#### RECORDS FOR THIS EXERCISE:
┌──
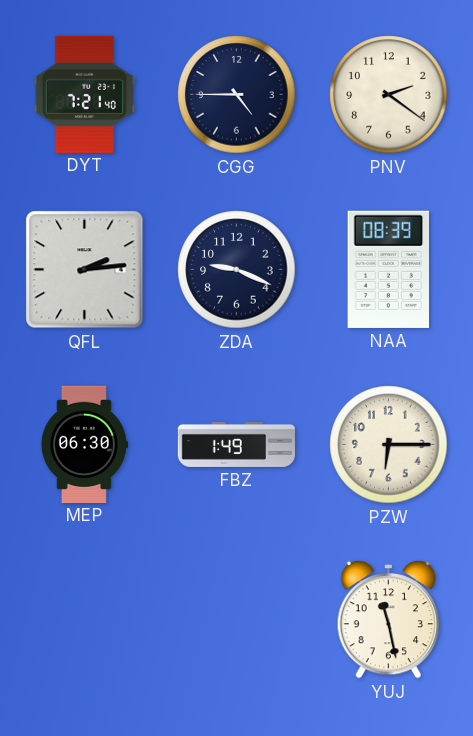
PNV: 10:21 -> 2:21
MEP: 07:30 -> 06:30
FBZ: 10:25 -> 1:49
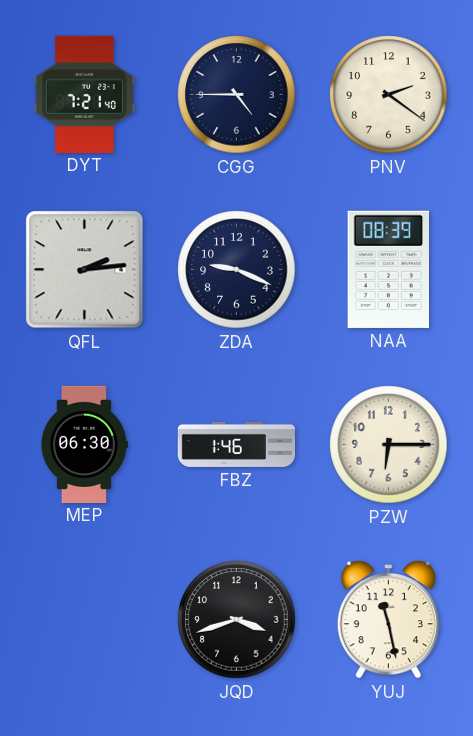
FBZ: 1:49 -> 1:46
JQD: none -> 3:42
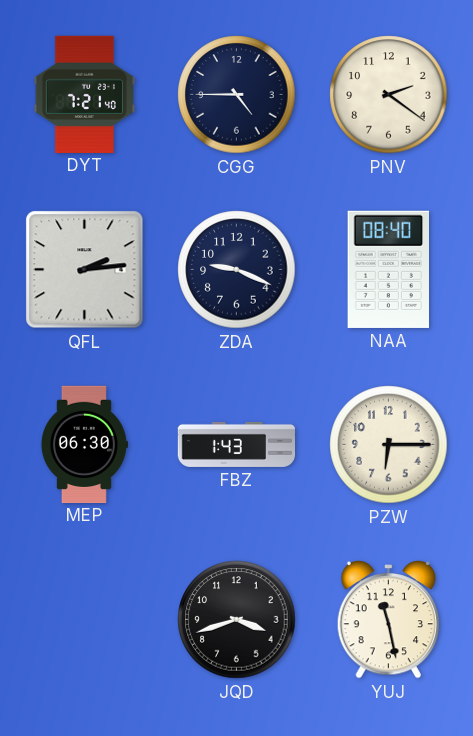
NAA: 08:39 -> 08:40
FBZ: 1:46 -> 1:43
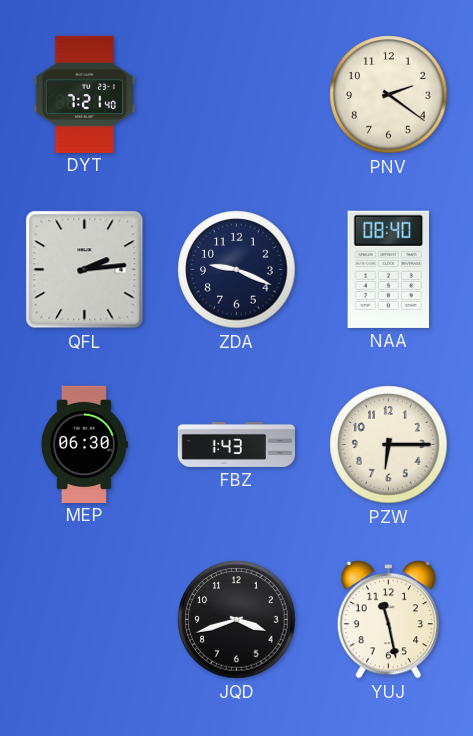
CGG: 4:45 -> none
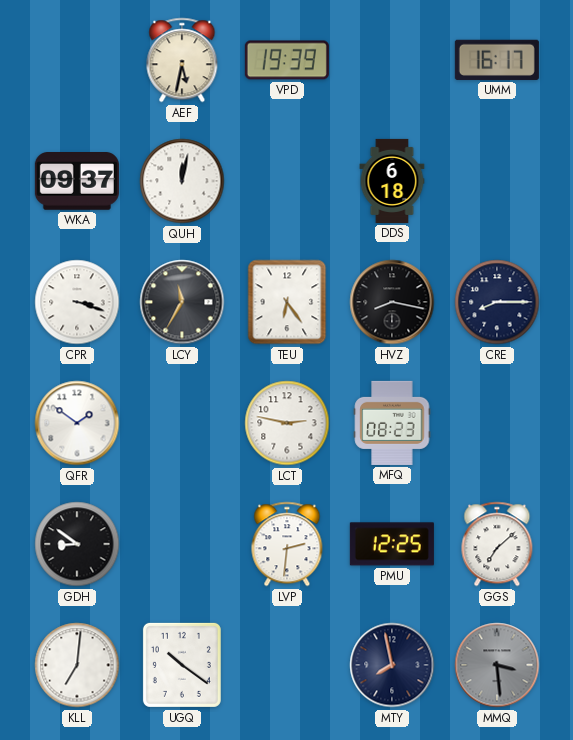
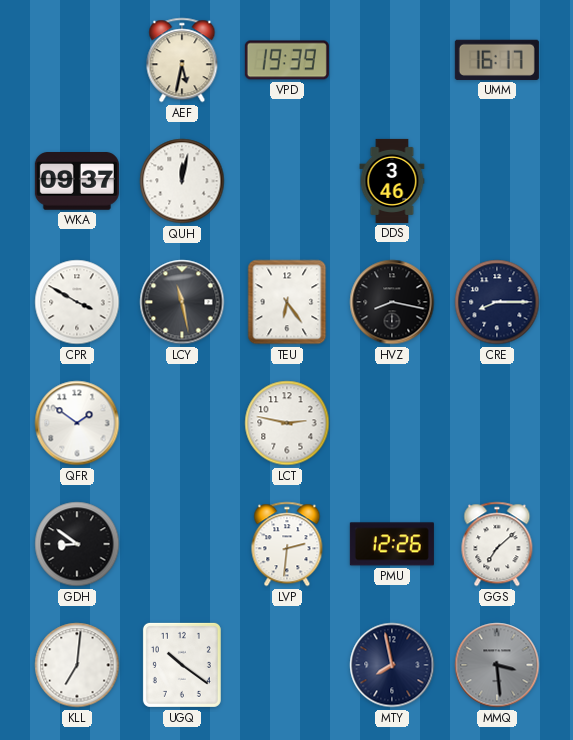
DDS: 6:18 -> 3:46
CPR: 3:18 -> 3:50
LCY: 11:35 -> 11:28
MFQ: 08:23 -> none
PMU: 12:25 -> 12:26
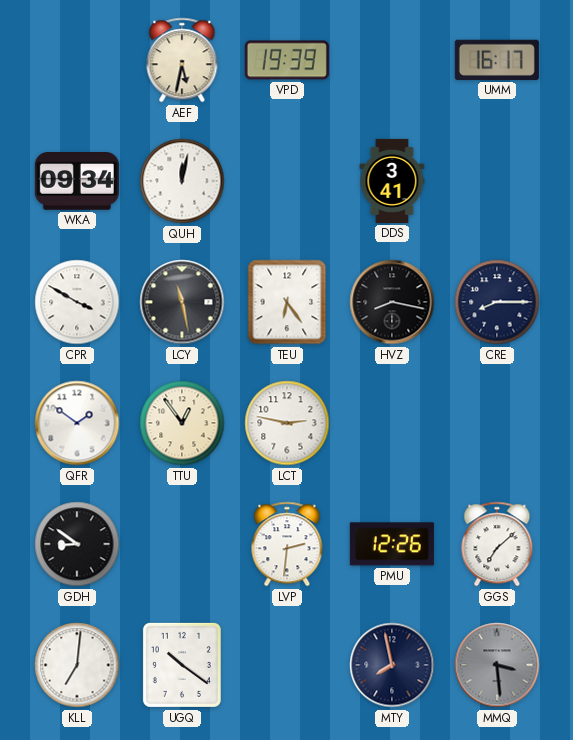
WKA: 09:37 -> 09:34
DDS: 3:46 -> 3:41
TTU: none -> 12:54
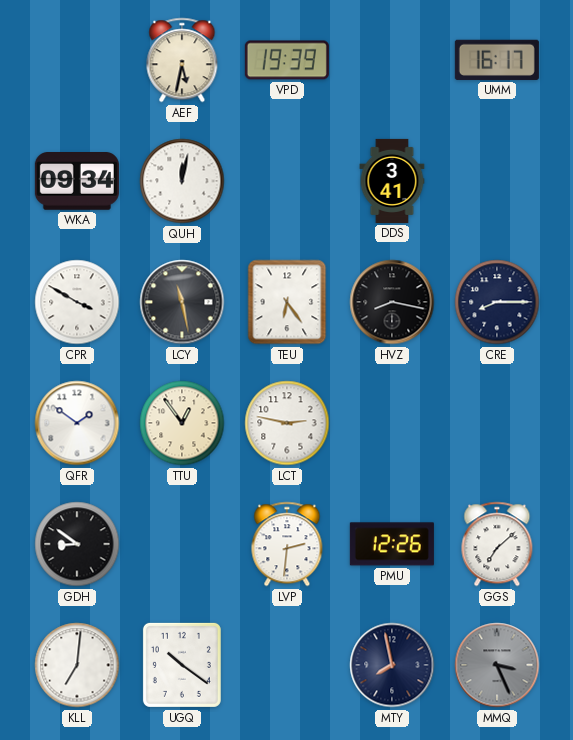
MMQ: 3:29 -> 3:26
└──
#### EXERCISE DIRECTIONS:
Rewrite all the rows with "none" changed to "off" wherever it occurs and everything else left as it is, omitting the pictures from your answer.

#### ANSWER TO THIS PROBLEM:
PNV: 10:21 -> 2:21
MEP: 07:30 -> 06:30
FBZ: 10:25 -> 1:49
FBZ: 1:49 -> 1:46
JQD: off -> 3:42
NAA: 08:39 -> 08:40
FBZ: 1:46 -> 1:43
CGG: 4:45 -> off
DDS: 6:18 -> 3:46
CPR: 3:18 -> 3:50
LCY: 11:35 -> 11:28
MFQ: 08:23 -> off
PMU: 12:25 -> 12:26
WKA: 09:37 -> 09:34
DDS: 3:46 -> 3:41
TTU: off -> 12:54
MMQ: 3:29 -> 3:26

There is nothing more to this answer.